WHAT YOU WILL DO: Could you return each entry below exactly as written, minus any pictures?

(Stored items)
:::::

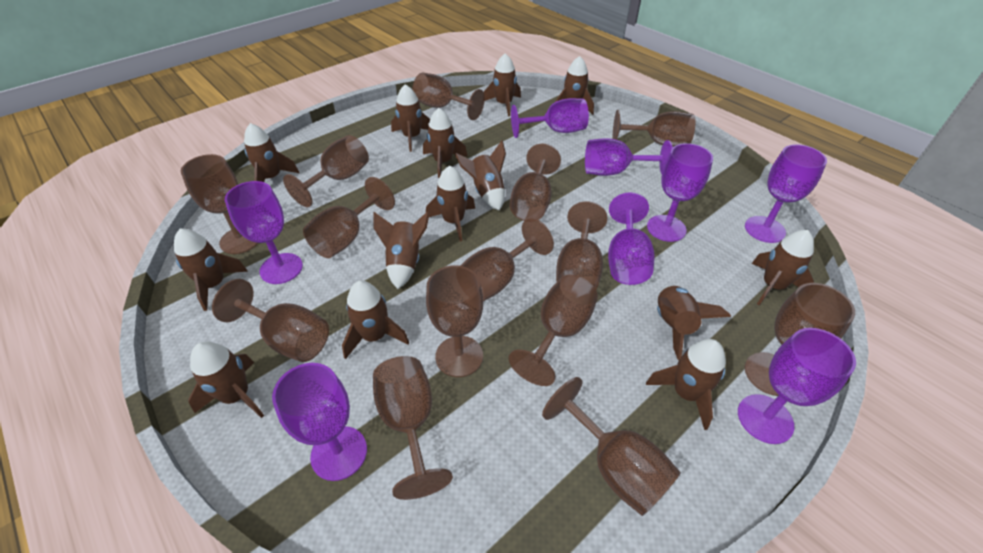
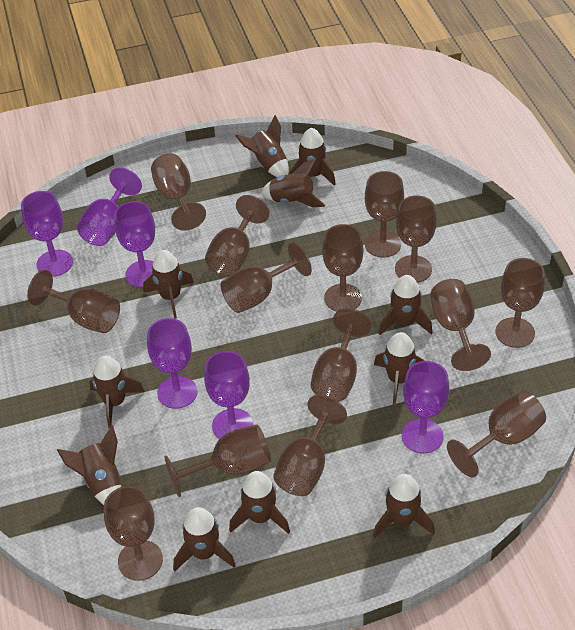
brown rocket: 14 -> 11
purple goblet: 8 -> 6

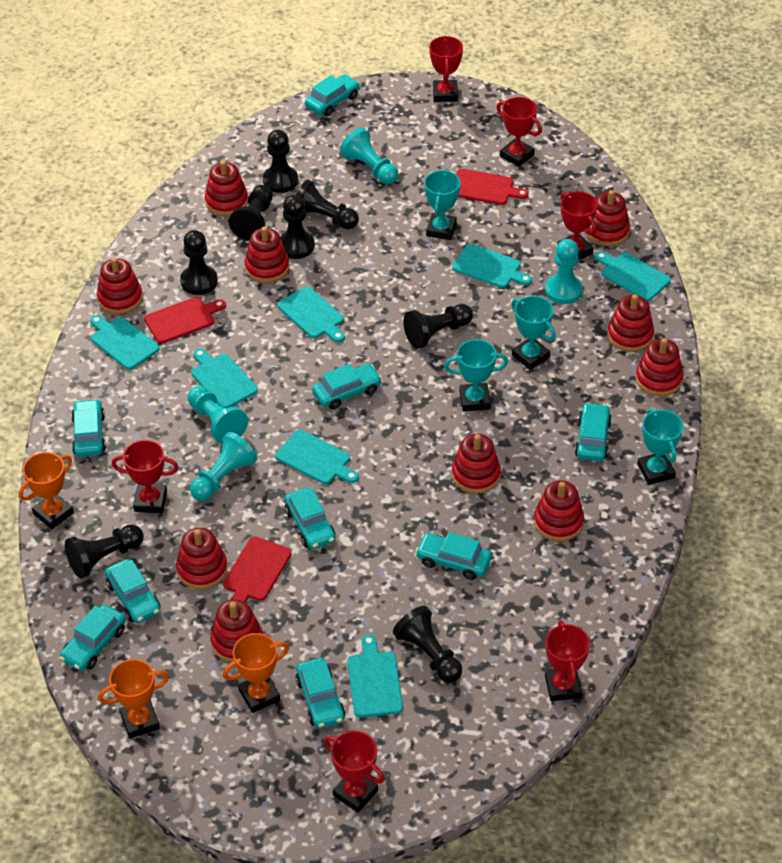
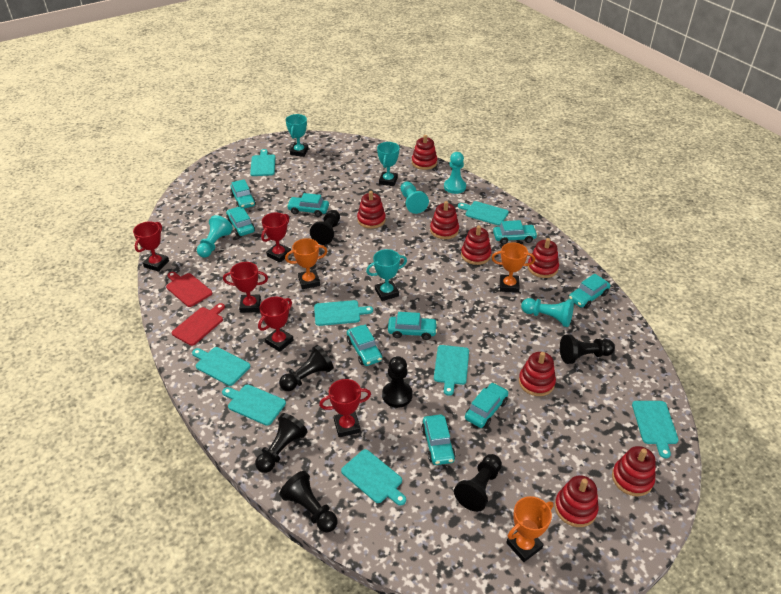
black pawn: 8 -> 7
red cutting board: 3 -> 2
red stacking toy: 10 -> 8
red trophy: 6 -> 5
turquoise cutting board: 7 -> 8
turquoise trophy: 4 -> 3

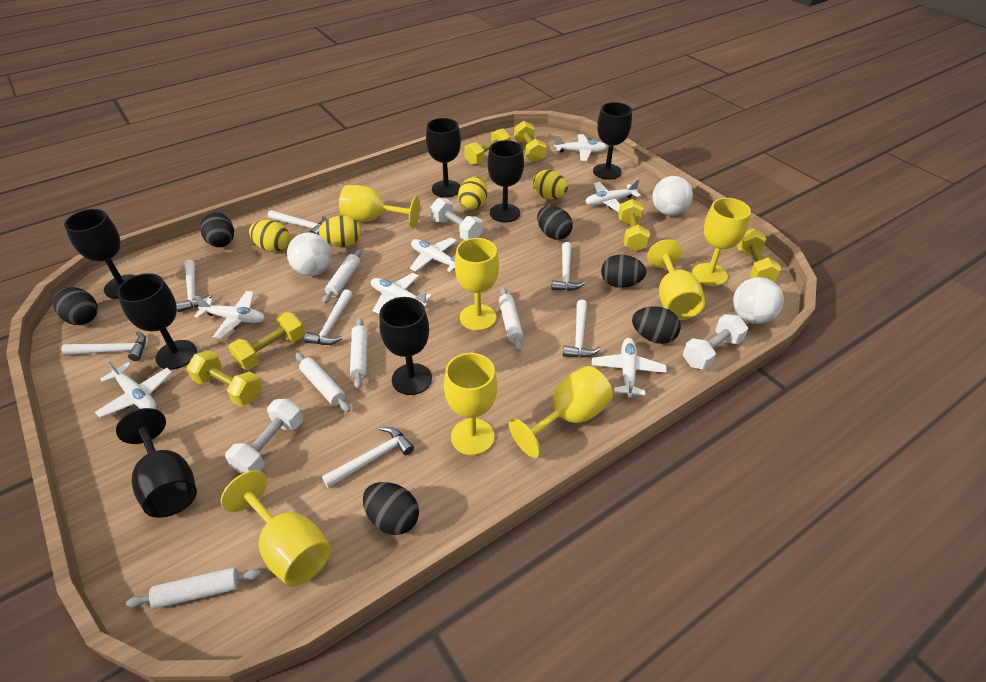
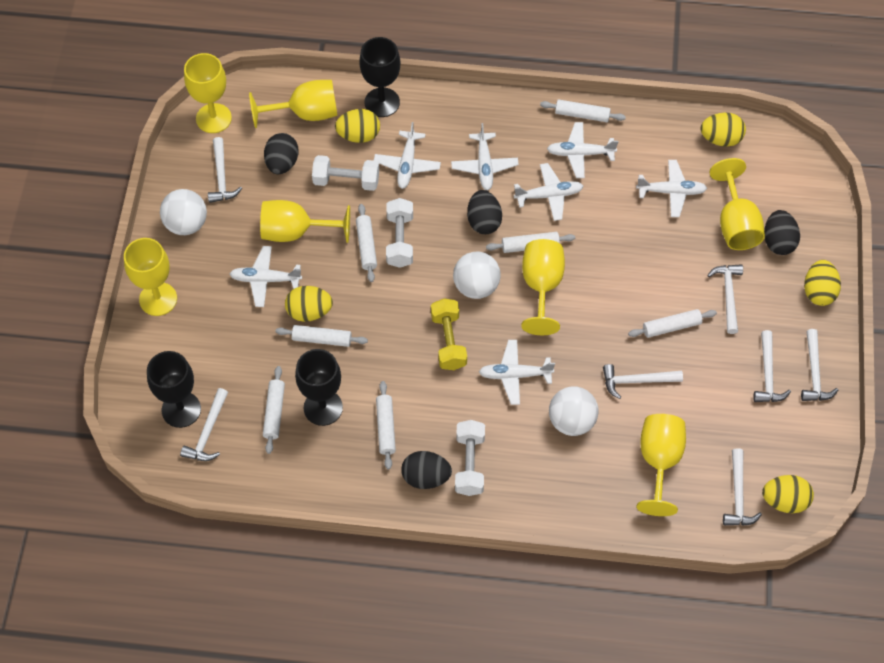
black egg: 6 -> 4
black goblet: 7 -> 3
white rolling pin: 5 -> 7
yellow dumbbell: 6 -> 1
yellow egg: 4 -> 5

:::::

WRITTEN SOLUTION:
brown rocket: 14 -> 11
purple goblet: 8 -> 6

black pawn: 8 -> 7
red cutting board: 3 -> 2
red stacking toy: 10 -> 8
red trophy: 6 -> 5
turquoise cutting board: 7 -> 8
turquoise trophy: 4 -> 3

black egg: 6 -> 4
black goblet: 7 -> 3
white rolling pin: 5 -> 7
yellow dumbbell: 6 -> 1
yellow egg: 4 -> 5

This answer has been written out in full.